(Task directions)
Among the records below, find the line that has "(268, 259) = (308, 402): orange"; from there, give the lines again exactly, and stop after the line that has "(442, 171) = (355, 201): red".
---------- Records supplied
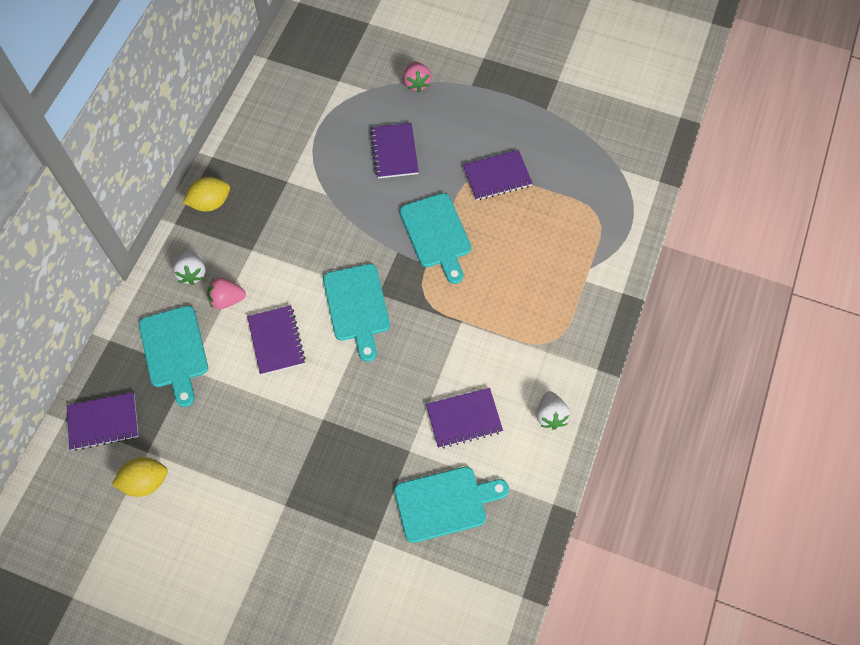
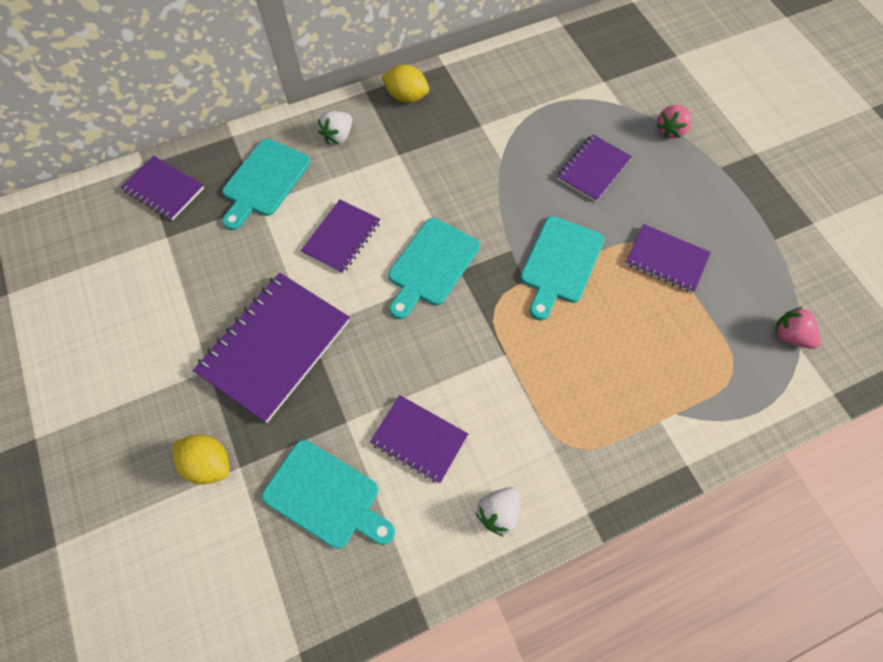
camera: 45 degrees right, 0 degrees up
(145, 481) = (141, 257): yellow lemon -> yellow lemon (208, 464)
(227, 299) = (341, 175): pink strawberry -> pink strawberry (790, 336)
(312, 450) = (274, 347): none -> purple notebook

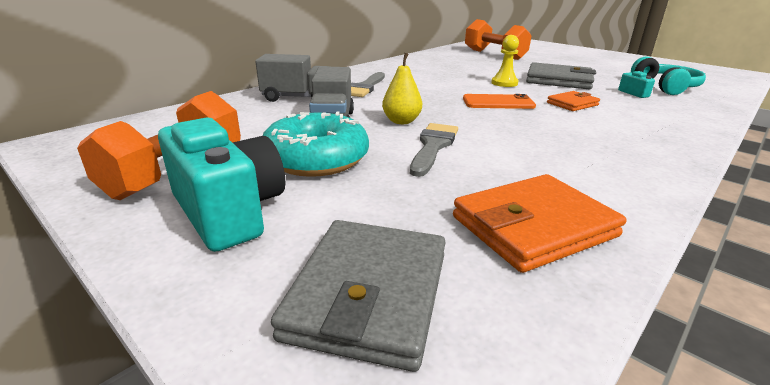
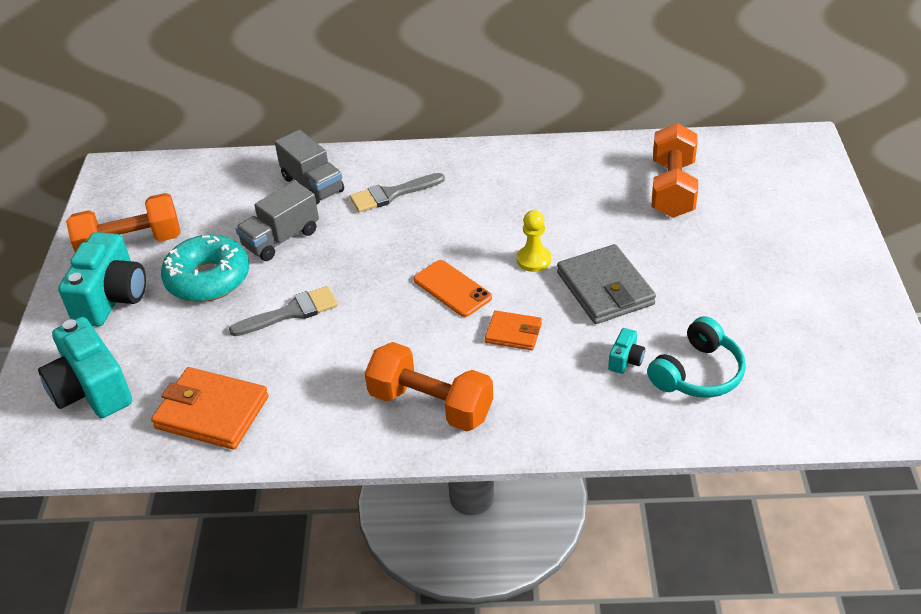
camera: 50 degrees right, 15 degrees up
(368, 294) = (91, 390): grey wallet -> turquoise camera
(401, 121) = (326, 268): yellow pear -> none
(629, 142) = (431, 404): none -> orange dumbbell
--------------------
---------- Records supplied
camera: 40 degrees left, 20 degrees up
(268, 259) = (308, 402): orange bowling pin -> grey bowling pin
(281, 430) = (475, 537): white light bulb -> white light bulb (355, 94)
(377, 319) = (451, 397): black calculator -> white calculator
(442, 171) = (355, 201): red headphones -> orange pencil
--------------------
(Exercise answer)
(268, 259) = (308, 402): orange bowling pin -> grey bowling pin
(281, 430) = (475, 537): white light bulb -> white light bulb (355, 94)
(377, 319) = (451, 397): black calculator -> white calculator
(442, 171) = (355, 201): red headphones -> orange pencil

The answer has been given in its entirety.